[Recorded data]
>> BEGIN
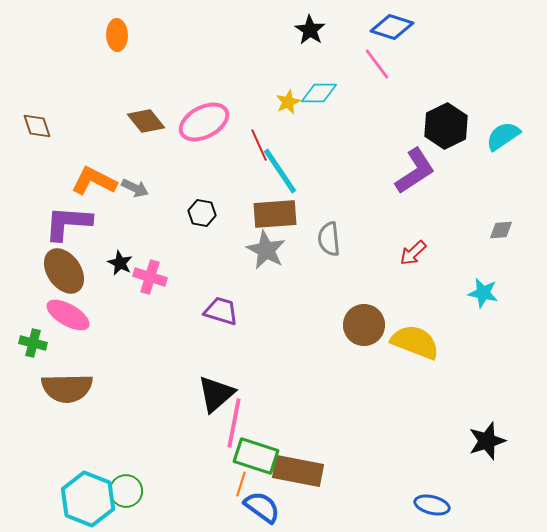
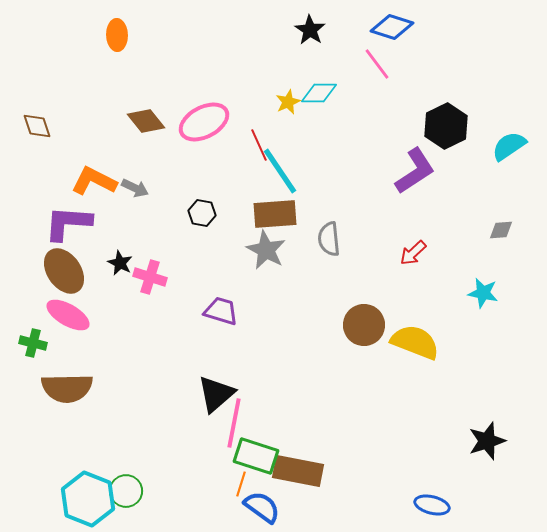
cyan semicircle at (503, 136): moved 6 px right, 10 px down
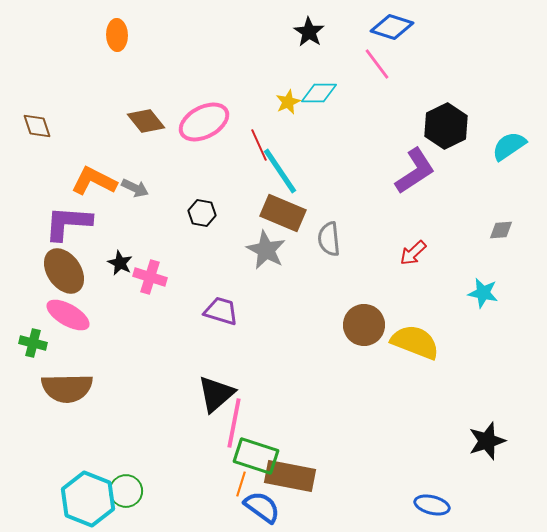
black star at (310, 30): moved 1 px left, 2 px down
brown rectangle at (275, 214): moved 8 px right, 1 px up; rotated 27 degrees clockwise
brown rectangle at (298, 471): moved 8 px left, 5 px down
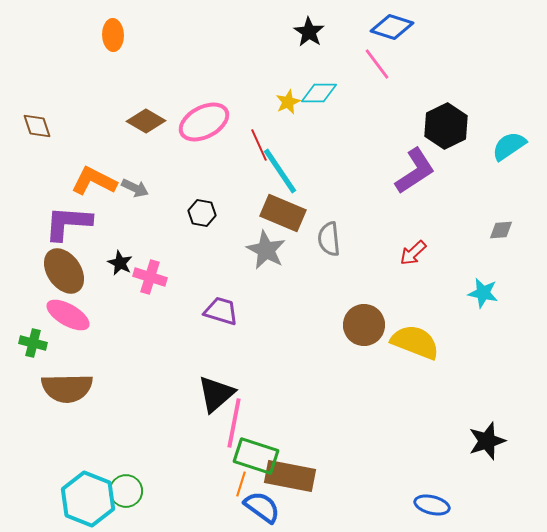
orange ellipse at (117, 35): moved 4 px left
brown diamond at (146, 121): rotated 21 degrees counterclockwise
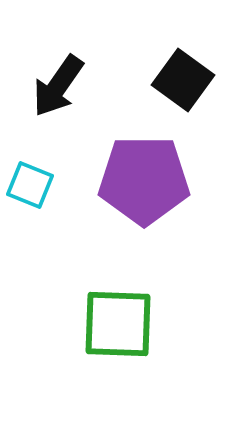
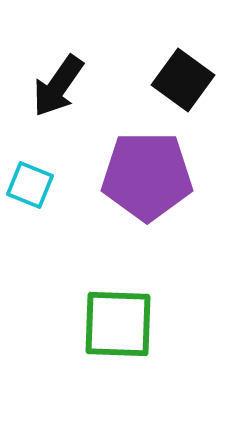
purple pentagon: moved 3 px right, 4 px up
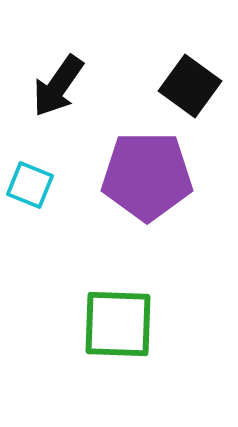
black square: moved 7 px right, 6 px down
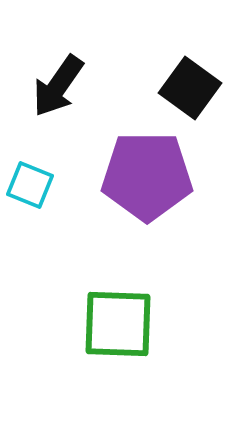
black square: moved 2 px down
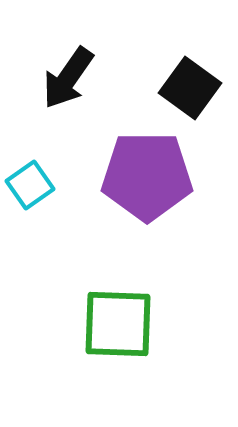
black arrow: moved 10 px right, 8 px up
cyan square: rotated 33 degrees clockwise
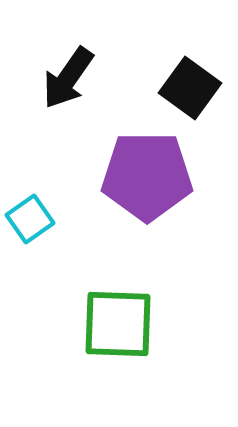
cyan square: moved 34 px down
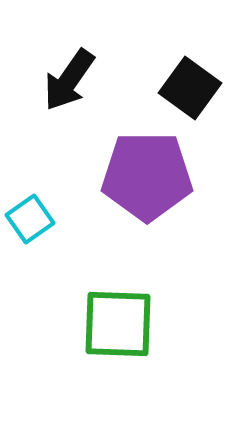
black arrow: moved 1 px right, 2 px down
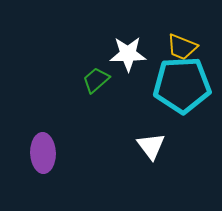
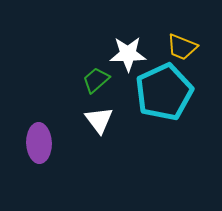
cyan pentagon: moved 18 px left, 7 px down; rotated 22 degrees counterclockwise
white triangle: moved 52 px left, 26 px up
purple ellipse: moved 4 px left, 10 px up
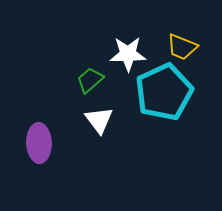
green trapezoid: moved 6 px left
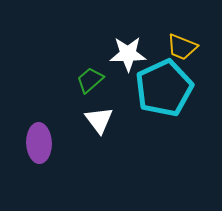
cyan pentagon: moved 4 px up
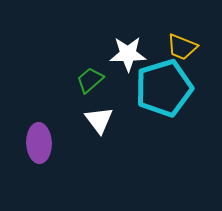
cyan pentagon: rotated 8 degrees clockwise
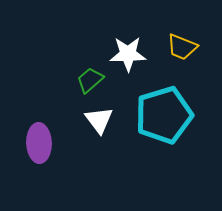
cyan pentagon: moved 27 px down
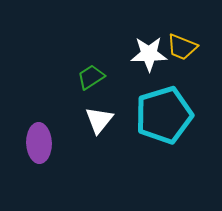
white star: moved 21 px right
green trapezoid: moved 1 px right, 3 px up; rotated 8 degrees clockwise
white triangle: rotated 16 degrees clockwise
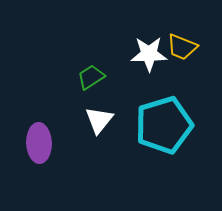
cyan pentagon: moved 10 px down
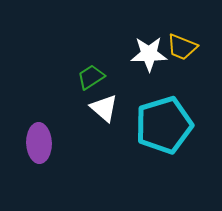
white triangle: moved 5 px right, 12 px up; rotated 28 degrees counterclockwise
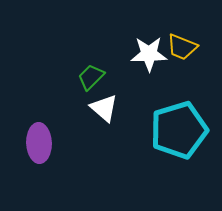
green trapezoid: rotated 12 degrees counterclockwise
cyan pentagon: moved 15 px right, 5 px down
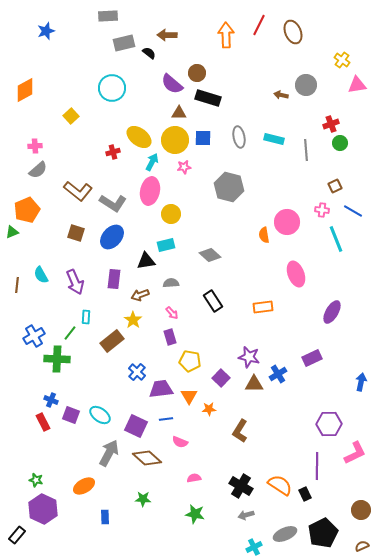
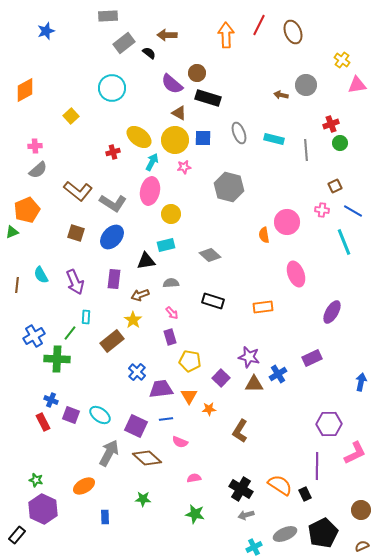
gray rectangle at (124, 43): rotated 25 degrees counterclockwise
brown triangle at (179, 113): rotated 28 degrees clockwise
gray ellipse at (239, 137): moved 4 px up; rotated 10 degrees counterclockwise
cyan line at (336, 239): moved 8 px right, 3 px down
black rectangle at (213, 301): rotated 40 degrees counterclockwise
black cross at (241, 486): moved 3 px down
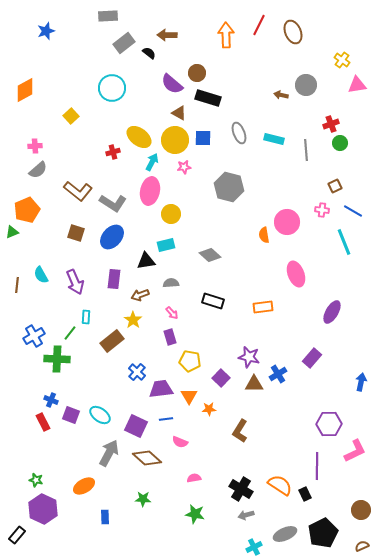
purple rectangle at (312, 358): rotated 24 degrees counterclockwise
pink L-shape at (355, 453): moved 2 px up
>> END
» **What needs to be done**: Return the lines of the material word for word, starting at the line that contains "cyan pentagon: moved 10 px down" and continuing through the final line. Leave the pictures out.

» **The reply**:
cyan pentagon: moved 10 px down
white triangle: moved 5 px right, 12 px up; rotated 28 degrees counterclockwise
green trapezoid: rotated 12 degrees counterclockwise
cyan pentagon: moved 15 px right, 5 px down
gray rectangle at (124, 43): rotated 25 degrees counterclockwise
brown triangle at (179, 113): rotated 28 degrees clockwise
gray ellipse at (239, 137): moved 4 px up; rotated 10 degrees counterclockwise
cyan line at (336, 239): moved 8 px right, 3 px down
black rectangle at (213, 301): rotated 40 degrees counterclockwise
black cross at (241, 486): moved 3 px down
purple rectangle at (312, 358): rotated 24 degrees counterclockwise
pink L-shape at (355, 453): moved 2 px up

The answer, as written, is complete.